■ Problem:
Extract exactly and only the lines of the data below, starting at the line with "- → balde/rosa <401 174 531 342>" and stopping after the final line.

■ Data section:
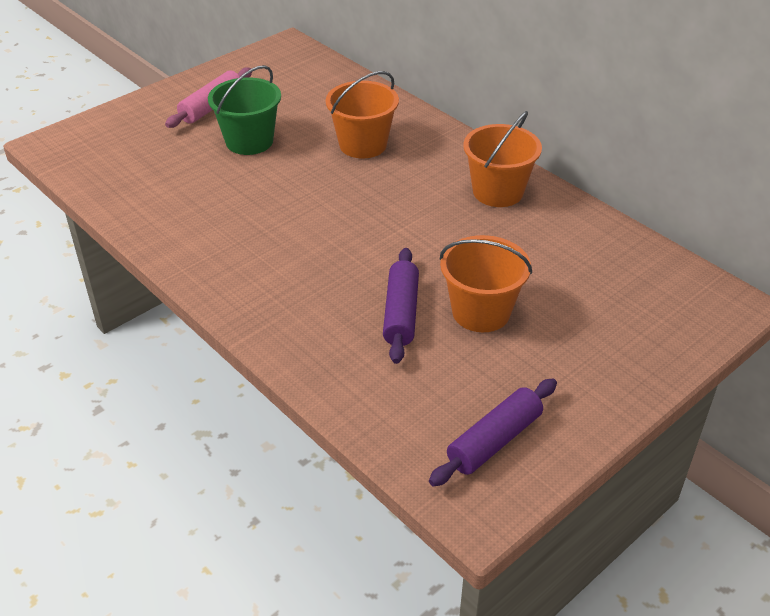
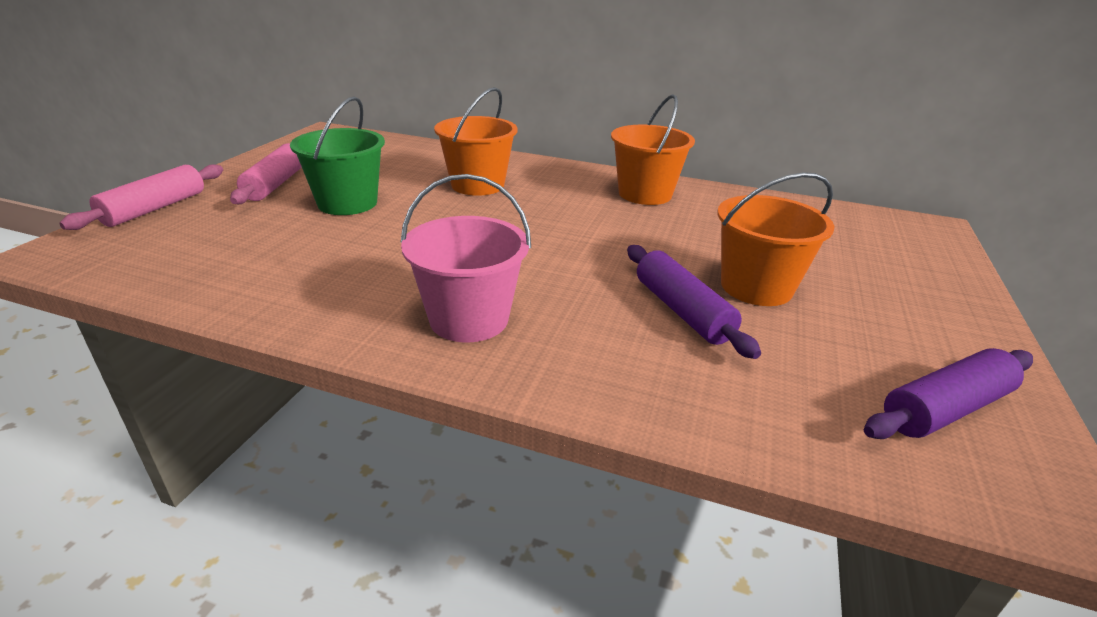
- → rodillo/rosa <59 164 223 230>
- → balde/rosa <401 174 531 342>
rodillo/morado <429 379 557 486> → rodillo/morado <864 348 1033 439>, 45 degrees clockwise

■ Task result:
- → balde/rosa <401 174 531 342>
rodillo/morado <429 379 557 486> → rodillo/morado <864 348 1033 439>, 45 degrees clockwise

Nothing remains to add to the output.